[EXTRACTED RECORDS — start]

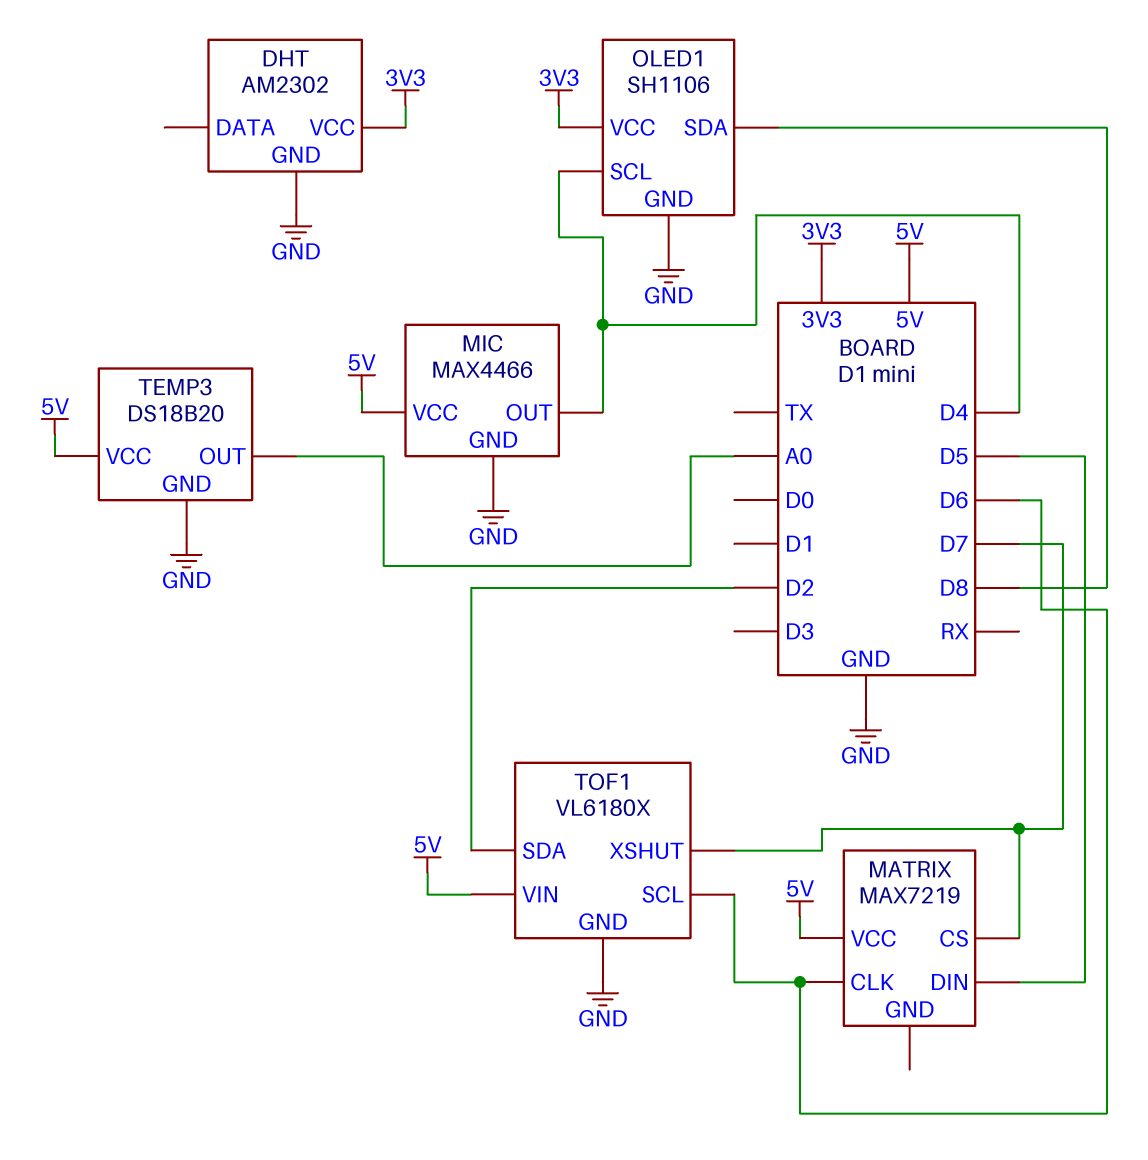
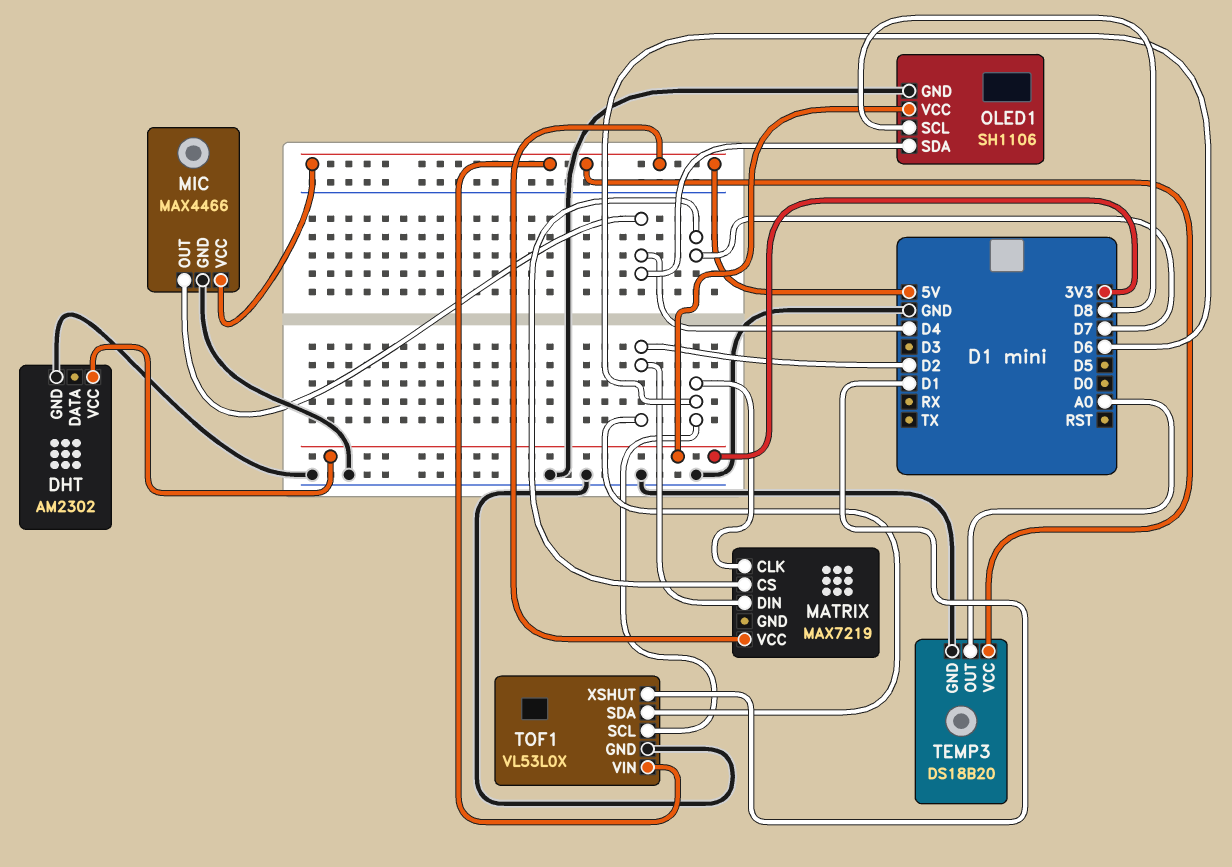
MATRIX pin DIN: D5 -> D2
OLED1 pin SCL: D4 -> D8
OLED1 pin SDA: D8 -> D4
TOF1: VL6180X -> VL53L0X
TOF1 pin XSHUT: D7 -> D1

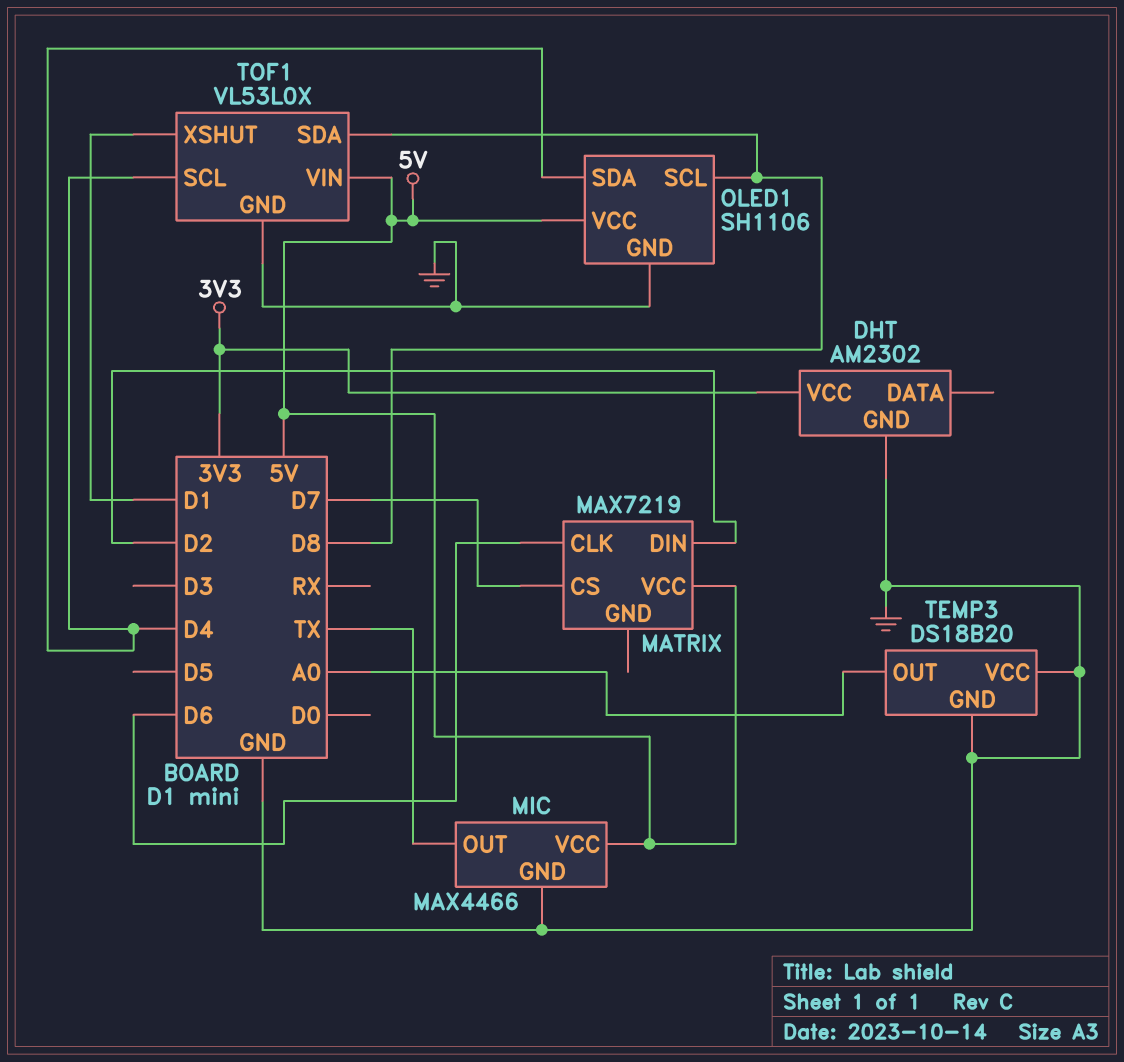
MIC pin OUT: D4 -> TX
OLED1 pin VCC: 3V3 -> 5V
TEMP3 pin VCC: 5V -> GND
TOF1 pin SCL: D6 -> D4
TOF1 pin SDA: D2 -> D8

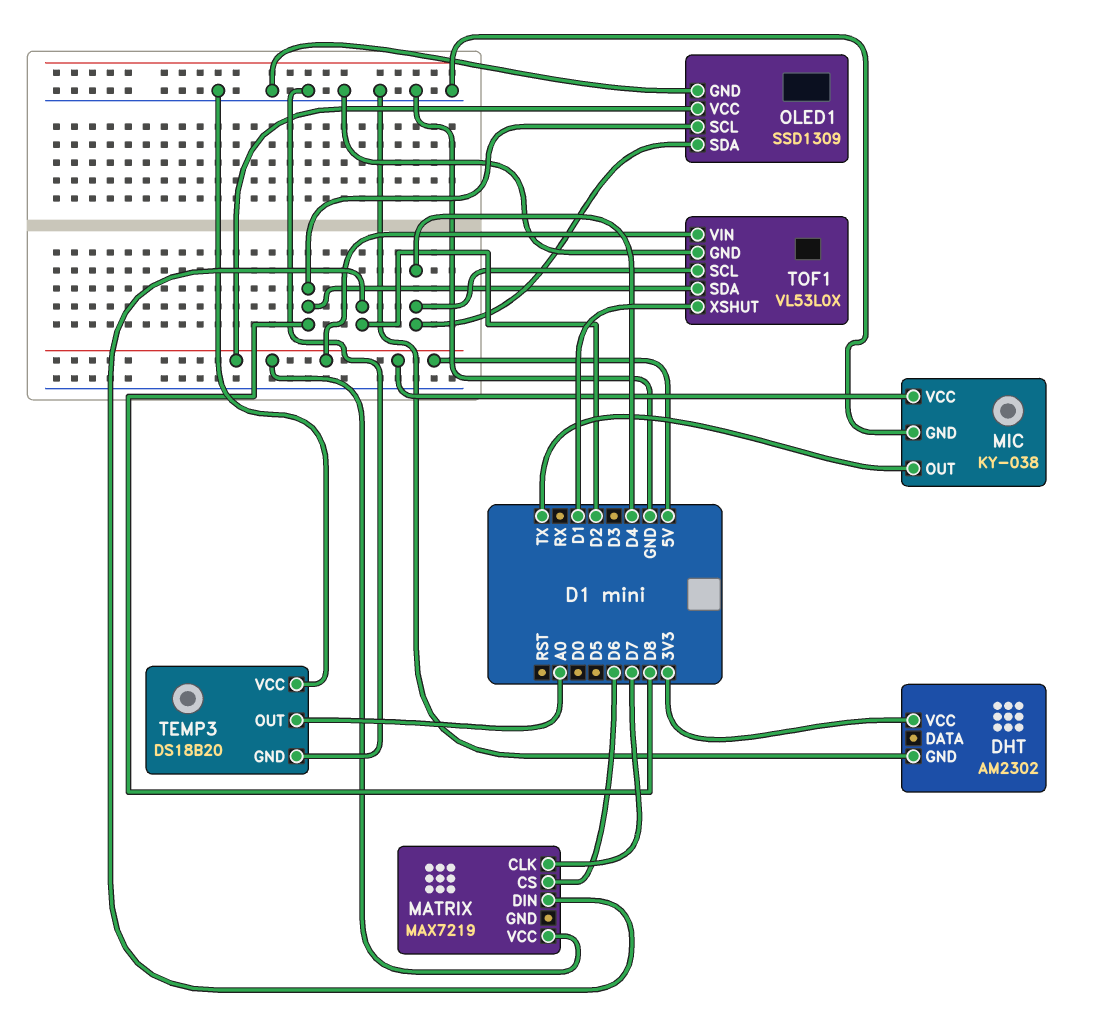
MATRIX pin CLK: D6 -> D7
MATRIX pin CS: D7 -> D6
MIC: MAX4466 -> KY-038
OLED1: SH1106 -> SSD1309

[EXTRACTED RECORDS — finish]

TASK TO CARRY OUT => Begin with the line that contains "TEMP3 pin VCC: 5V -> GND" and repeat every line through the end of the data, exactly and only those lines, leaving out the pictures.

YOUR RESPONSE =>
TEMP3 pin VCC: 5V -> GND
TOF1 pin SCL: D6 -> D4
TOF1 pin SDA: D2 -> D8

MATRIX pin CLK: D6 -> D7
MATRIX pin CS: D7 -> D6
MIC: MAX4466 -> KY-038
OLED1: SH1106 -> SSD1309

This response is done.